Print each entry precisely; exclude the pictures.

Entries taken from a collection
• • • •

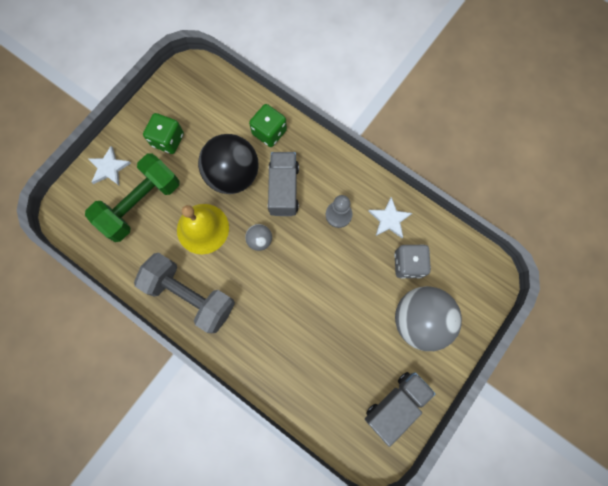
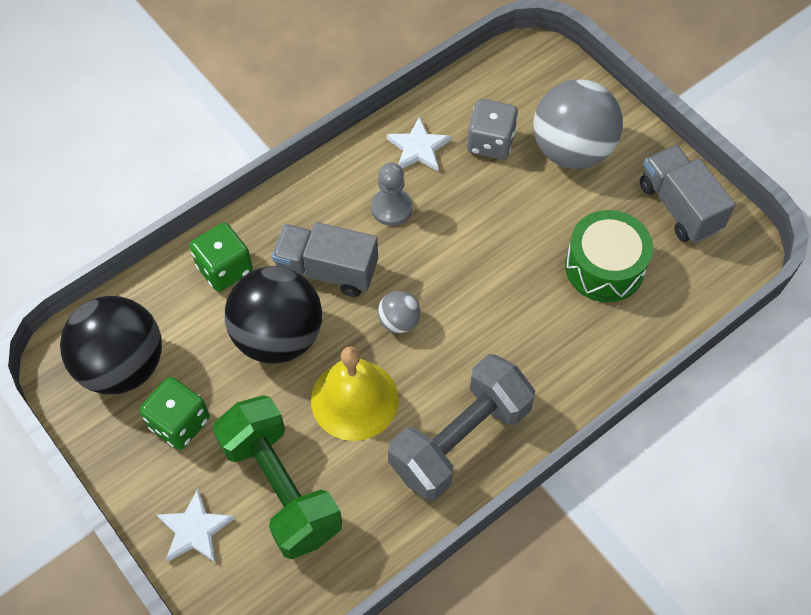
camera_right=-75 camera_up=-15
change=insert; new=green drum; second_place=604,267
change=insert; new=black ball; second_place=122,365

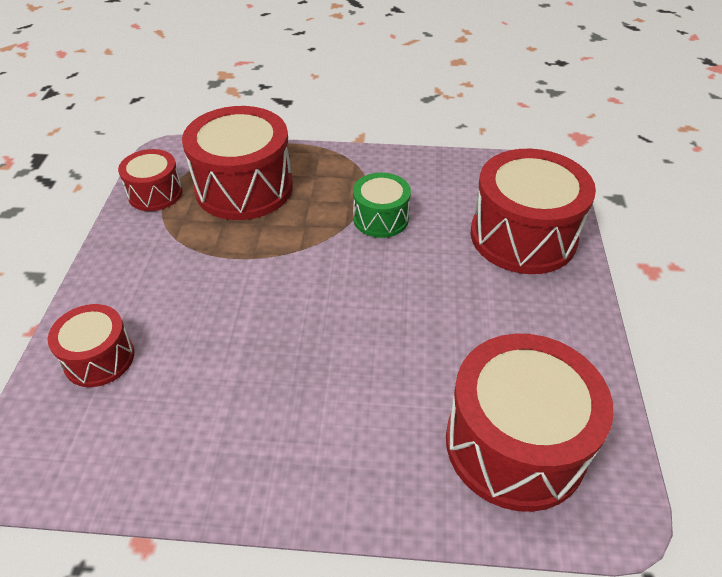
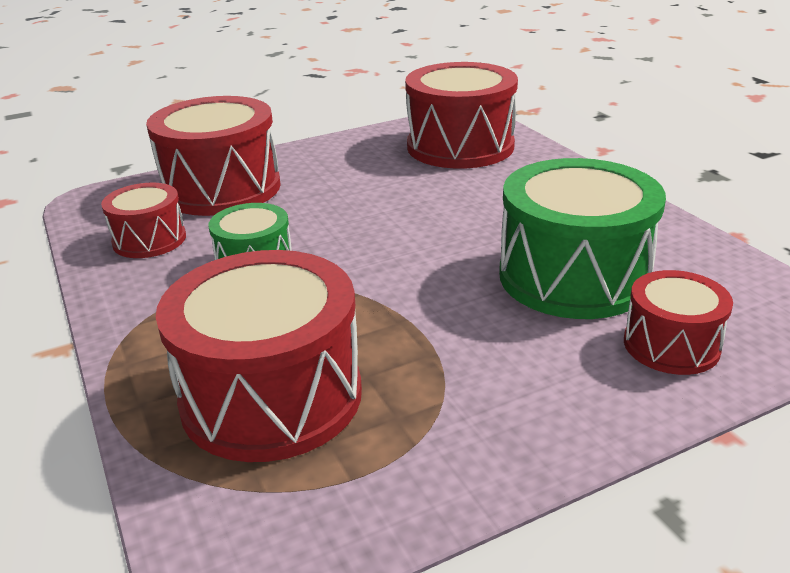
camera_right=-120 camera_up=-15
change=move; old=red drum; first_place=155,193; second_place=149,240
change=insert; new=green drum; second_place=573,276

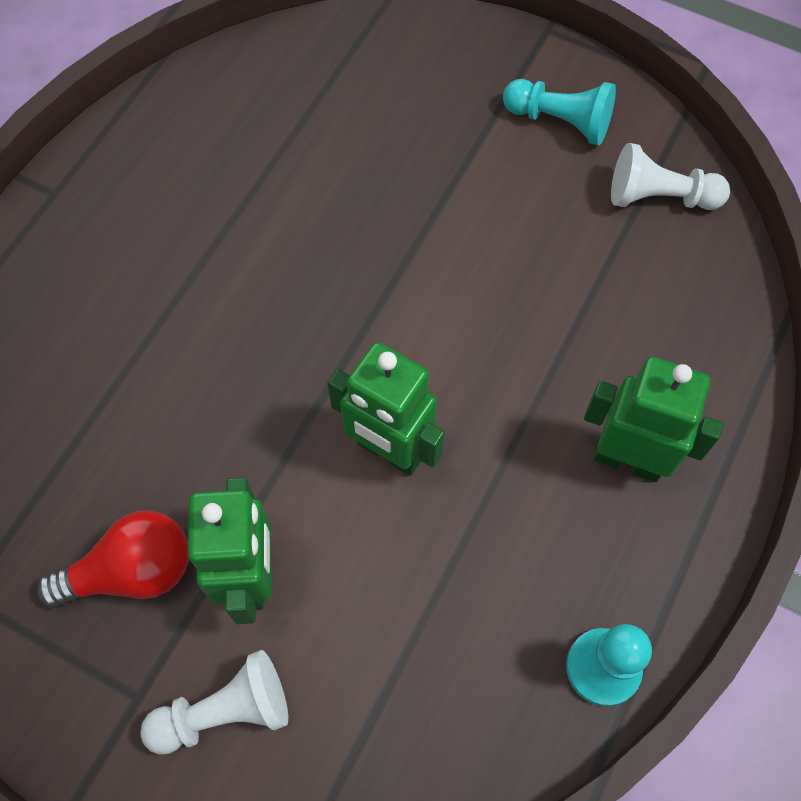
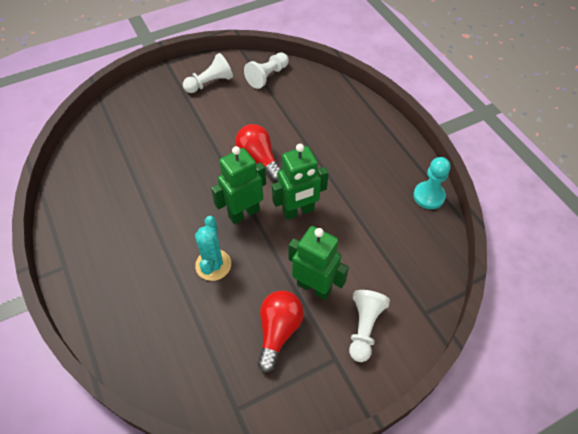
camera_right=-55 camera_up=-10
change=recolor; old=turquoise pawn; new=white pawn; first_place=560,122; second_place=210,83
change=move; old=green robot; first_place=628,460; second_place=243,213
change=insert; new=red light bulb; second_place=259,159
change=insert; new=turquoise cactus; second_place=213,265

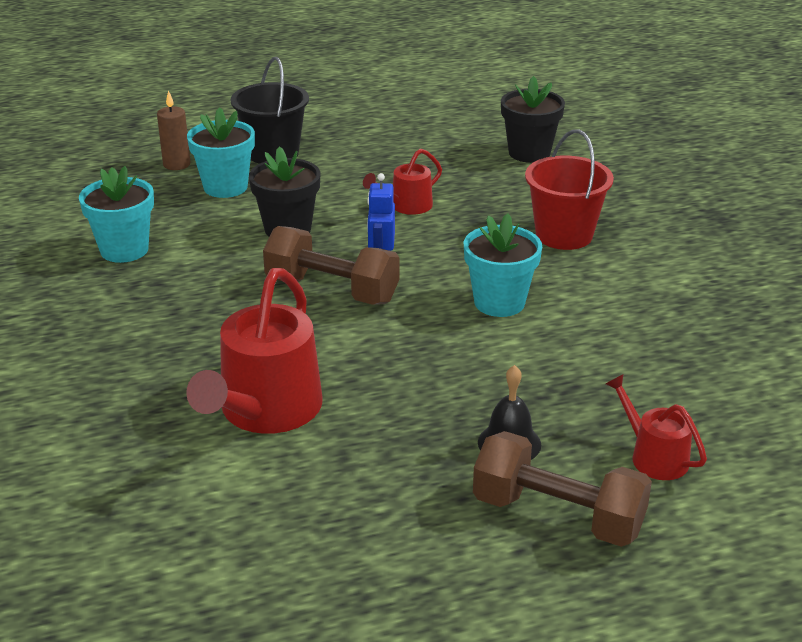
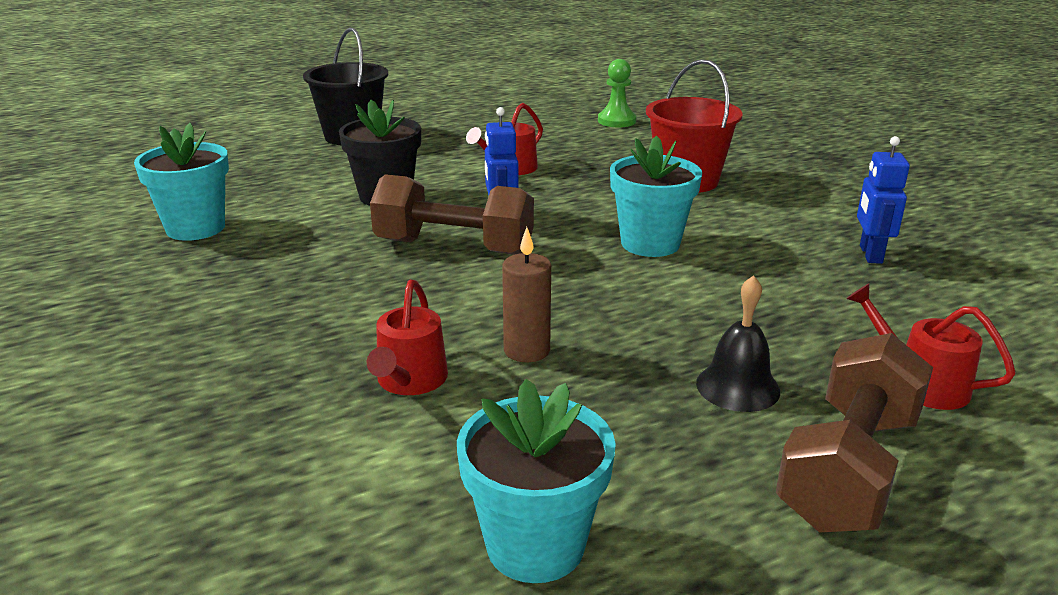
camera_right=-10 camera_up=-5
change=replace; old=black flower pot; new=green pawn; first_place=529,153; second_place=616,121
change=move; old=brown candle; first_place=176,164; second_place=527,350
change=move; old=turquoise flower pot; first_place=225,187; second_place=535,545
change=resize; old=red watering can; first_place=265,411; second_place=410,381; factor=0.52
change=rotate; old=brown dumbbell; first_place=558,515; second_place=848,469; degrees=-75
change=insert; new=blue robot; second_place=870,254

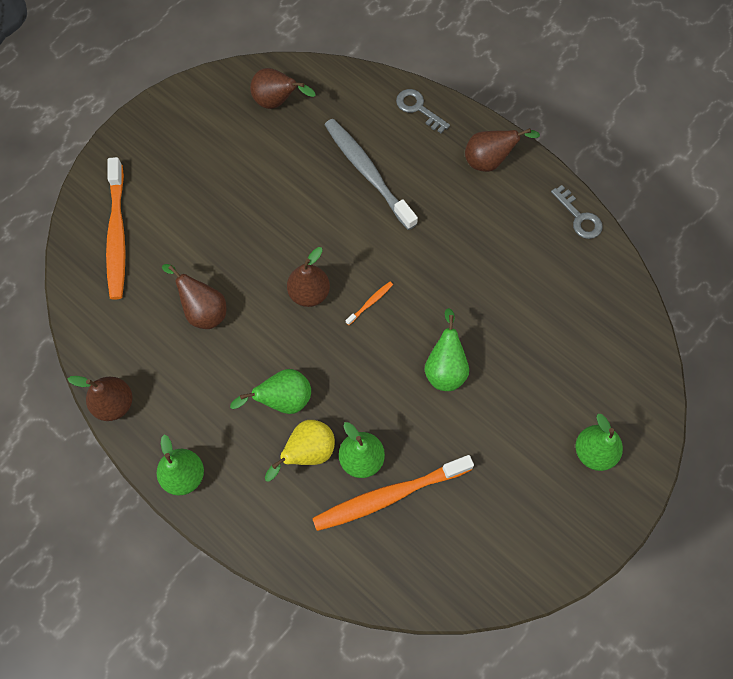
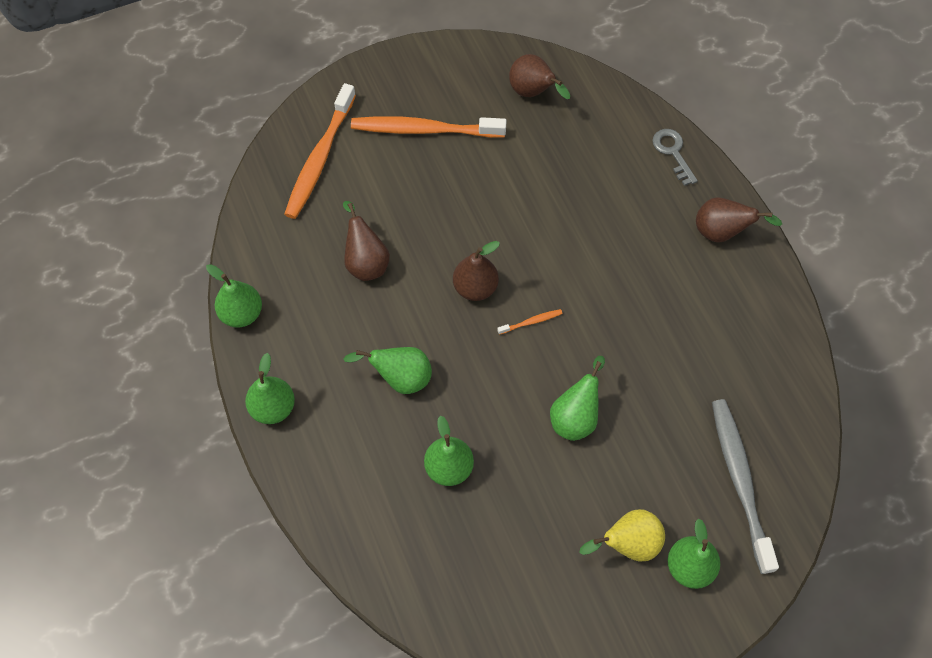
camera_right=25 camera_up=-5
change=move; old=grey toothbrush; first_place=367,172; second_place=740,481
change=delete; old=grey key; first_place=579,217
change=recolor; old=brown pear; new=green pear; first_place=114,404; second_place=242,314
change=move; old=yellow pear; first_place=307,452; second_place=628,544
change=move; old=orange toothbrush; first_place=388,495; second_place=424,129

• • • •

— OUTPUT BELOW —
camera_right=-75 camera_up=-15
change=insert; new=green drum; second_place=604,267
change=insert; new=black ball; second_place=122,365

camera_right=-120 camera_up=-15
change=move; old=red drum; first_place=155,193; second_place=149,240
change=insert; new=green drum; second_place=573,276

camera_right=-55 camera_up=-10
change=recolor; old=turquoise pawn; new=white pawn; first_place=560,122; second_place=210,83
change=move; old=green robot; first_place=628,460; second_place=243,213
change=insert; new=red light bulb; second_place=259,159
change=insert; new=turquoise cactus; second_place=213,265

camera_right=-10 camera_up=-5
change=replace; old=black flower pot; new=green pawn; first_place=529,153; second_place=616,121
change=move; old=brown candle; first_place=176,164; second_place=527,350
change=move; old=turquoise flower pot; first_place=225,187; second_place=535,545
change=resize; old=red watering can; first_place=265,411; second_place=410,381; factor=0.52
change=rotate; old=brown dumbbell; first_place=558,515; second_place=848,469; degrees=-75
change=insert; new=blue robot; second_place=870,254

camera_right=25 camera_up=-5
change=move; old=grey toothbrush; first_place=367,172; second_place=740,481
change=delete; old=grey key; first_place=579,217
change=recolor; old=brown pear; new=green pear; first_place=114,404; second_place=242,314
change=move; old=yellow pear; first_place=307,452; second_place=628,544
change=move; old=orange toothbrush; first_place=388,495; second_place=424,129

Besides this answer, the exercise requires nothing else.